Collection entries:
┄┄┄┄┄┄┄┄┄┄┄┄┄┄┄┄┄┄┄┄

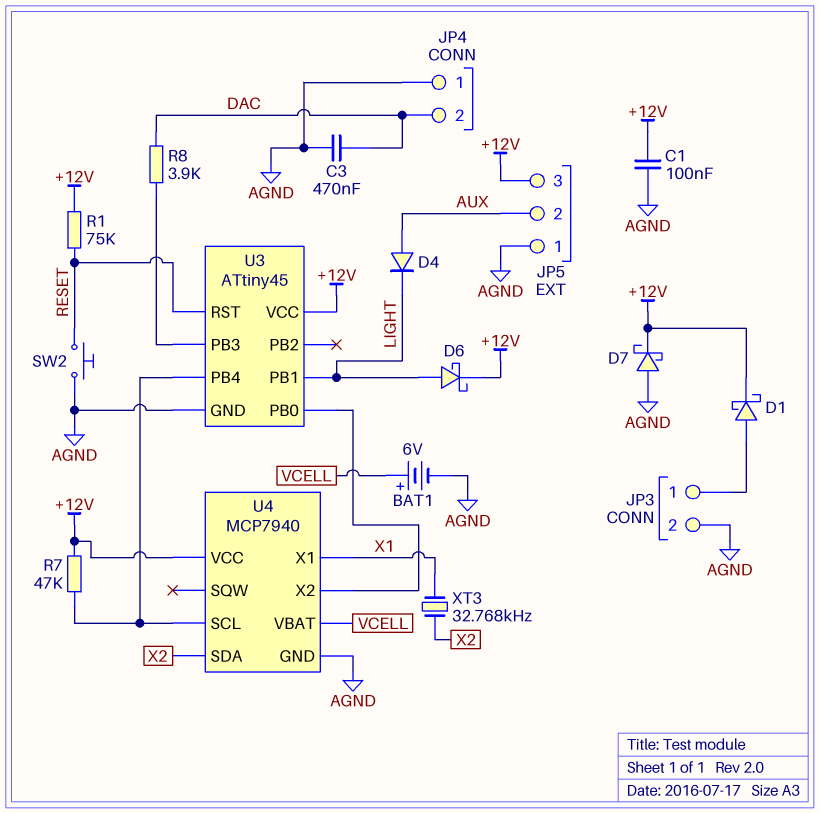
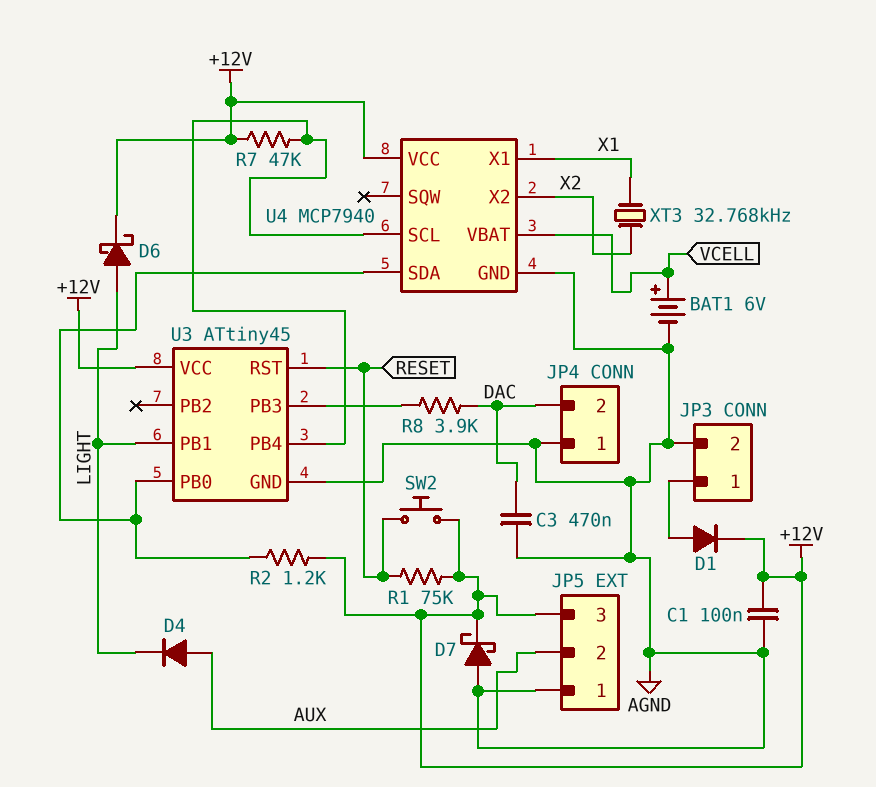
D1: schottky (A JP3/1, K +12V) -> diode (A JP3/1, K +12V)
R2: none -> 1.2k (+12V, U3/PB0)
SW2: button (AGND, RESET) -> button (+12V, RESET)
U4 pin SDA: X2 -> U3/PB0
U4 pin X2: U3/PB0 -> X2

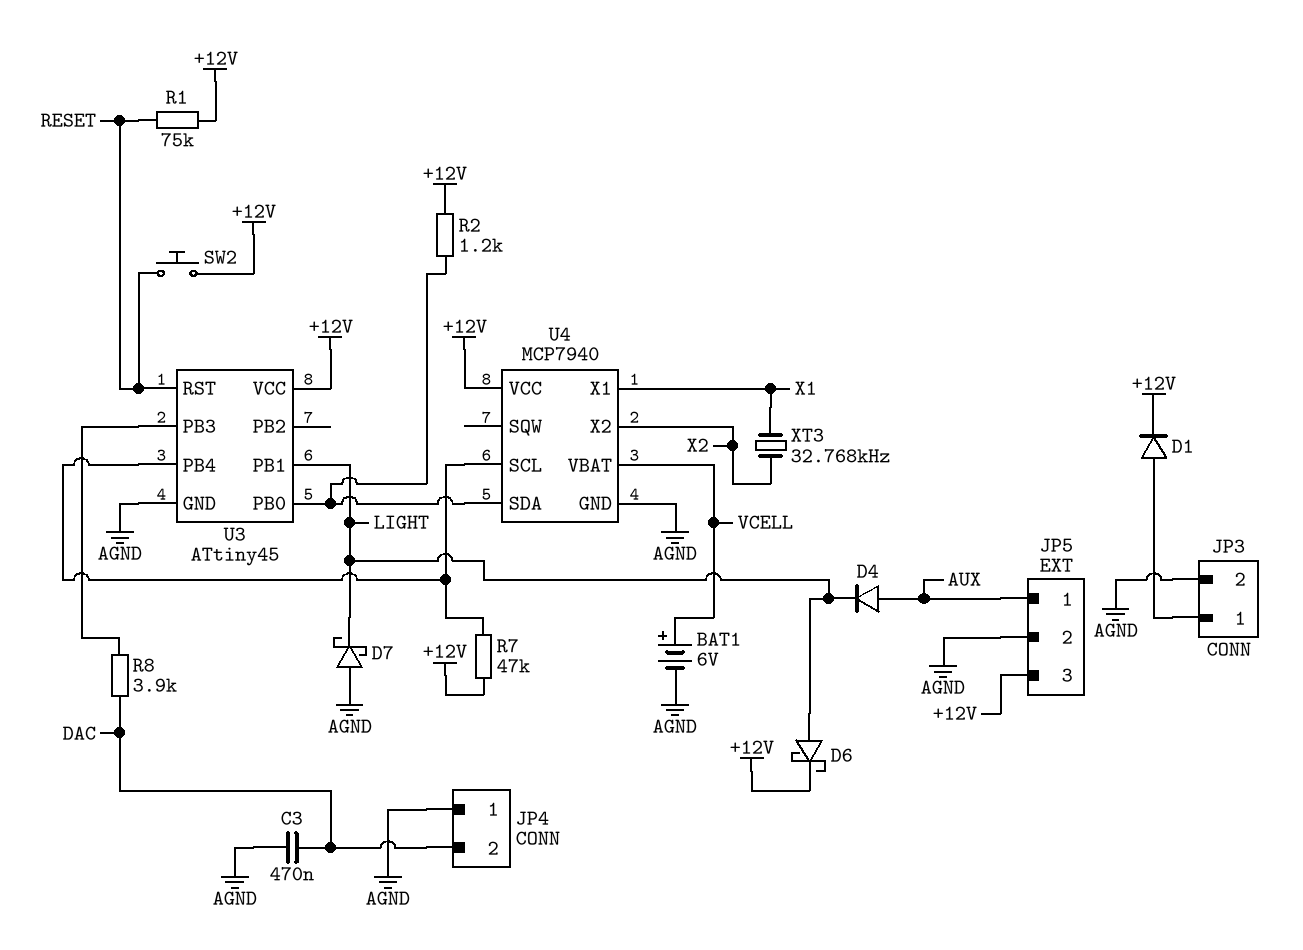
C1: 100nF (+12V, AGND) -> none
D7: schottky (A AGND, K +12V) -> schottky (A AGND, K LIGHT)
JP5 pin 1: AGND -> AUX
JP5 pin 2: AUX -> AGND

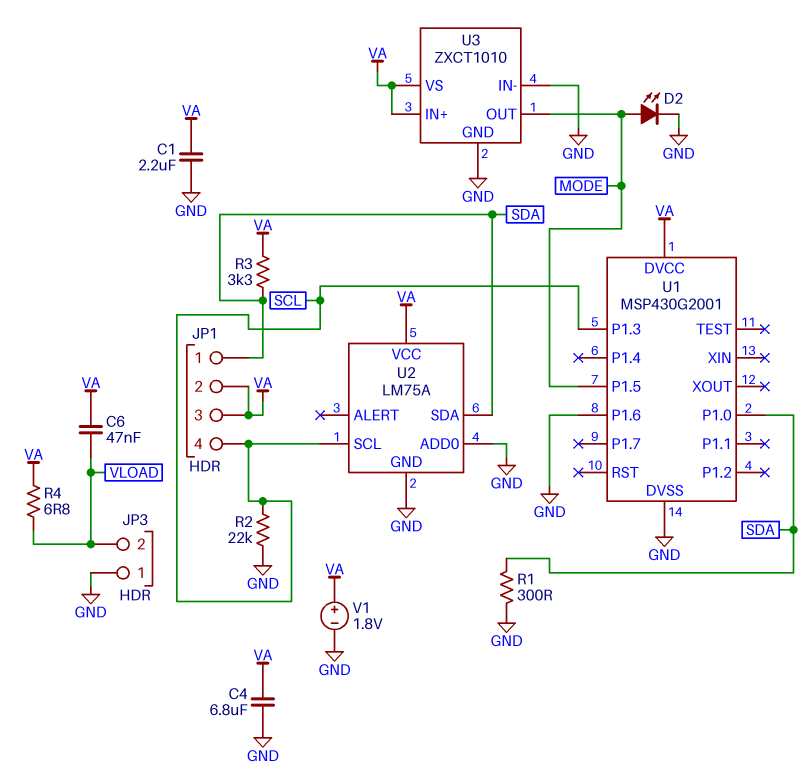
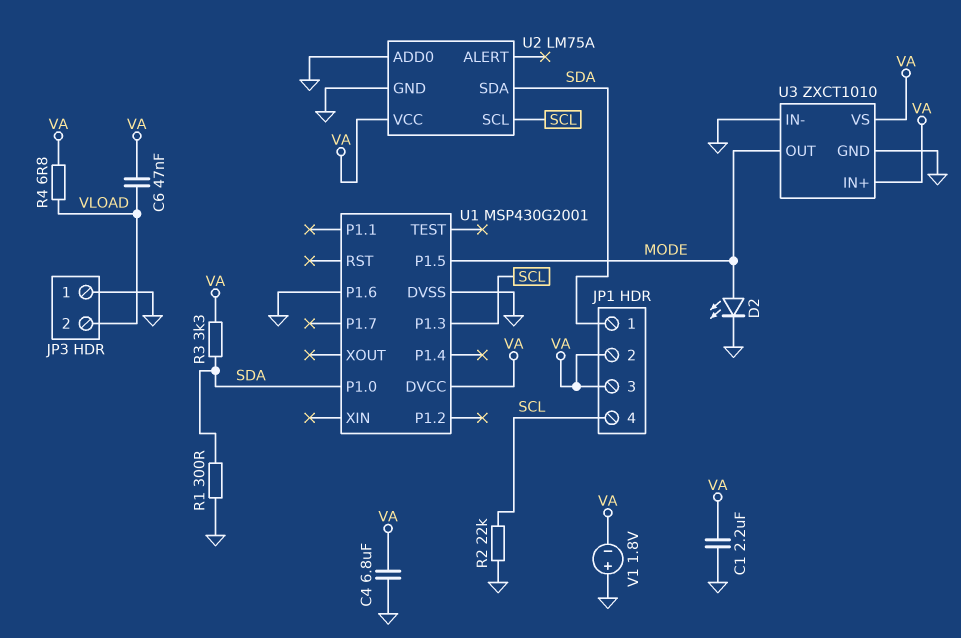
V1: 1.8V (plus VA, minus GND) -> 1.8V (plus GND, minus VA)

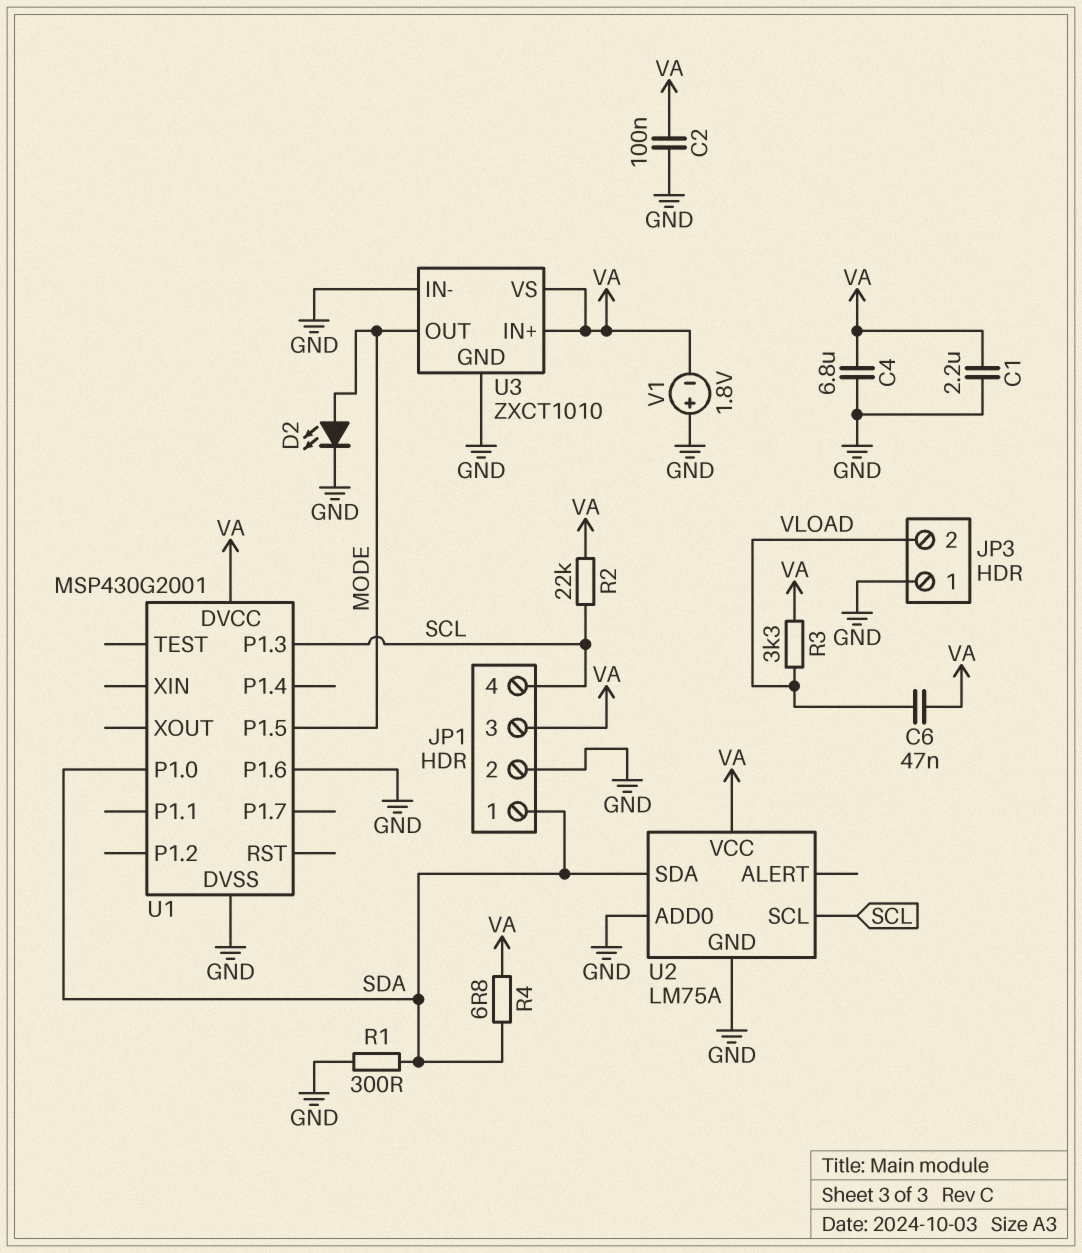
C2: none -> 100nF (GND, VA)
JP1 pin 2: VA -> GND
R2: 22k (GND, SCL) -> 22k (SCL, VA)
R3: 3.3k (SDA, VA) -> 3.3k (VA, VLOAD)
R4: 6.8 (VA, VLOAD) -> 6.8 (SDA, VA)

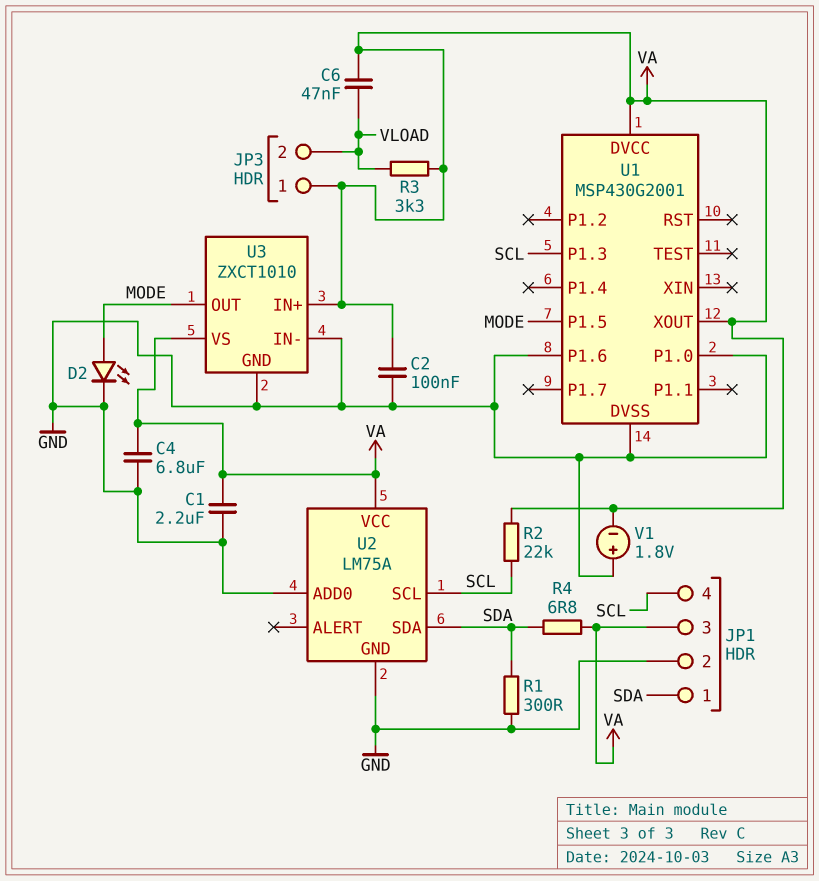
JP3 pin 1: GND -> VA
U1 pin P1.0: SDA -> GND
U1 pin XOUT: none -> VA

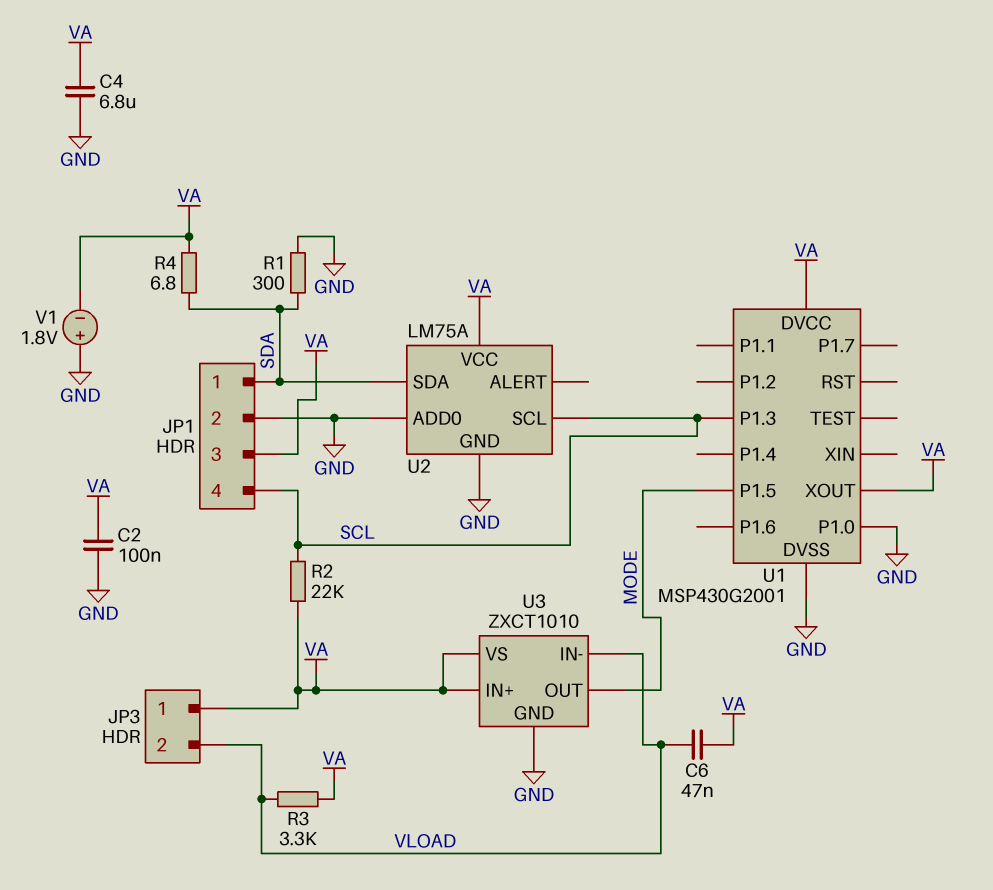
C1: 2.2uF (GND, VA) -> none
D2: LED (A MODE, K GND) -> none
U1 pin P1.6: GND -> none
U3 pin IN-: GND -> VLOAD

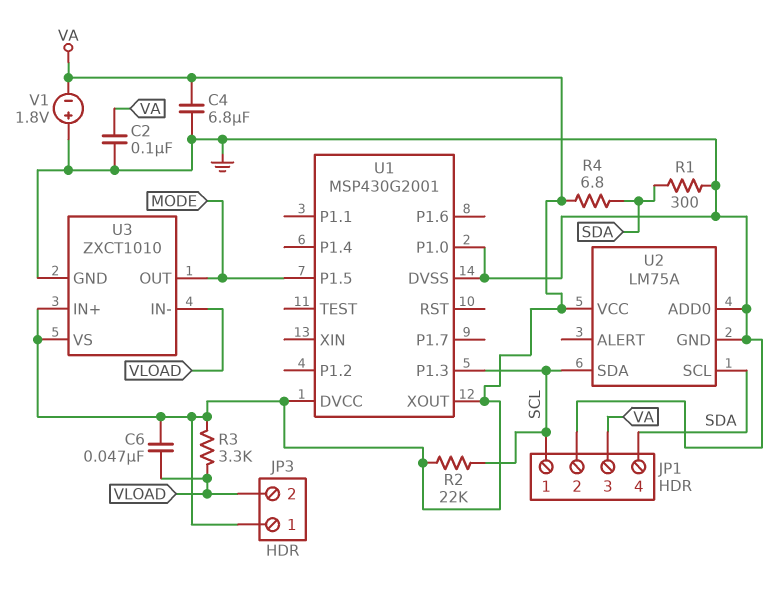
JP1 pin 1: SDA -> SCL
JP1 pin 4: SCL -> SDA
U2 pin SCL: SCL -> SDA
U2 pin SDA: SDA -> SCL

┄┄┄┄┄┄┄┄┄┄┄┄┄┄┄┄┄┄┄┄

— EXERCISE DETAILS —
Begin at the line in the entries above that has "V1: 1.8V (plus", stop after the line that has "U3 pin IN-: GND -> VLOAD", and output exactly those lines without pictures.

— REPLY TO THE TASK —
V1: 1.8V (plus VA, minus GND) -> 1.8V (plus GND, minus VA)

C2: none -> 100nF (GND, VA)
JP1 pin 2: VA -> GND
R2: 22k (GND, SCL) -> 22k (SCL, VA)
R3: 3.3k (SDA, VA) -> 3.3k (VA, VLOAD)
R4: 6.8 (VA, VLOAD) -> 6.8 (SDA, VA)

JP3 pin 1: GND -> VA
U1 pin P1.0: SDA -> GND
U1 pin XOUT: none -> VA

C1: 2.2uF (GND, VA) -> none
D2: LED (A MODE, K GND) -> none
U1 pin P1.6: GND -> none
U3 pin IN-: GND -> VLOAD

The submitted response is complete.